▶ [Task objective]: The complete listing should be restated exactly.

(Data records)
## Start

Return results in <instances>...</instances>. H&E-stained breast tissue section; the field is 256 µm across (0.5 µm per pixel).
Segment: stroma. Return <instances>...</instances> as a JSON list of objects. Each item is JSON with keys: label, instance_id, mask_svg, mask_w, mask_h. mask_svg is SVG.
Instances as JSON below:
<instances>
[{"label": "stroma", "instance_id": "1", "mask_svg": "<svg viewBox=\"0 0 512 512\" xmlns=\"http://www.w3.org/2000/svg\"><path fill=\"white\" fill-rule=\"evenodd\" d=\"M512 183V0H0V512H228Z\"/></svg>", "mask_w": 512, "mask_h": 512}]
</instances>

## End

▶ [Task response]:
Return results in <instances>...</instances>. H&E-stained breast tissue section; the field is 256 µm across (0.5 µm per pixel).
Segment: stroma. Return <instances>...</instances> as a JSON list of objects. Each item is JSON with keys: label, instance_id, mask_svg, mask_w, mask_h. mask_svg is SVG.
Instances as JSON below:
<instances>
[{"label": "stroma", "instance_id": "1", "mask_svg": "<svg viewBox=\"0 0 512 512\" xmlns=\"http://www.w3.org/2000/svg\"><path fill=\"white\" fill-rule=\"evenodd\" d=\"M512 183V0H0V512H228Z\"/></svg>", "mask_w": 512, "mask_h": 512}]
</instances>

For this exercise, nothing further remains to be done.